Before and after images
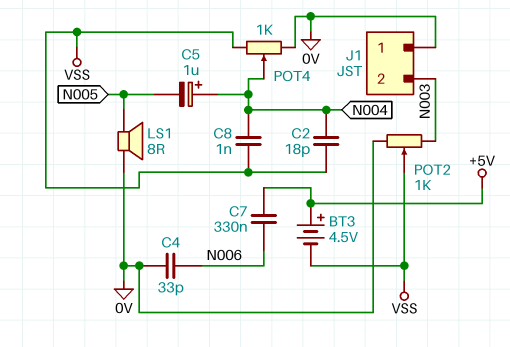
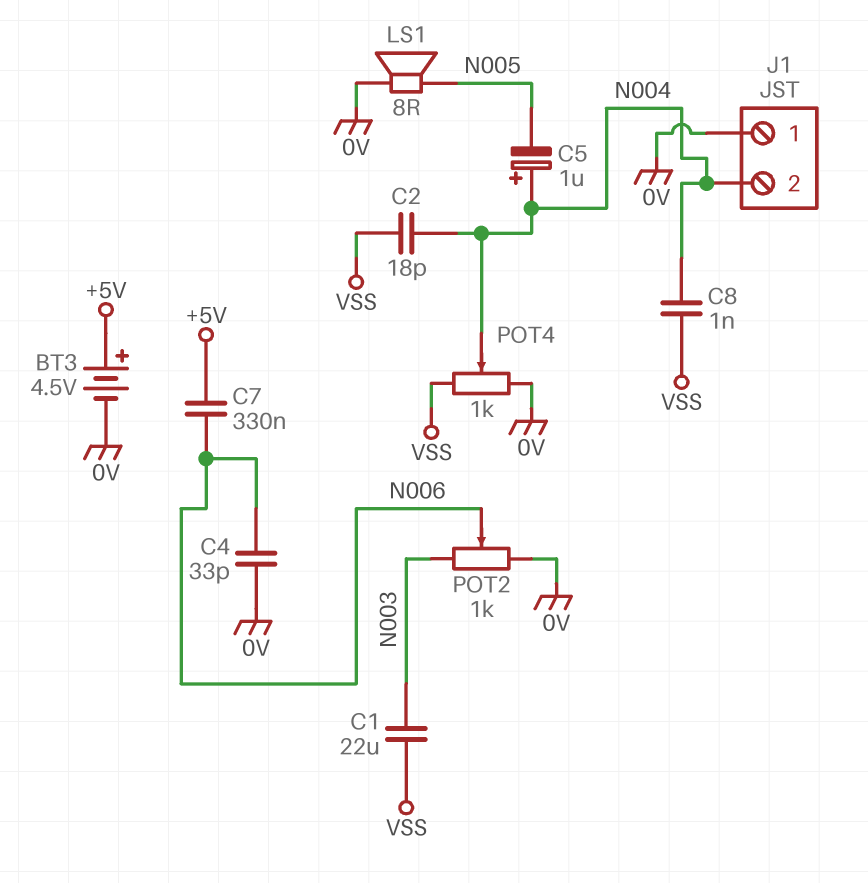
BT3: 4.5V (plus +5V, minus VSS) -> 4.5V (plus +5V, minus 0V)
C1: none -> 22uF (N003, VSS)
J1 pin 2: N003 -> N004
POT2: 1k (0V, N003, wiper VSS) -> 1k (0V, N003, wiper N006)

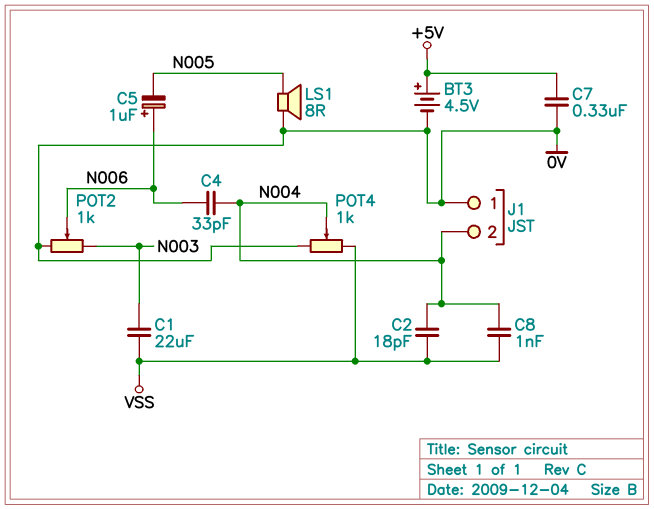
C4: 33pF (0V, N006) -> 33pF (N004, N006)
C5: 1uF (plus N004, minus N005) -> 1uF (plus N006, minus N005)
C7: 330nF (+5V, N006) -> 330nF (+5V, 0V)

[ABOUT THIS EXERCISE]: Pull every line containing "plus" from the data.

[ANSWER AREA]:
BT3: 4.5V (plus +5V, minus VSS) -> 4.5V (plus +5V, minus 0V)
C5: 1uF (plus N004, minus N005) -> 1uF (plus N006, minus N005)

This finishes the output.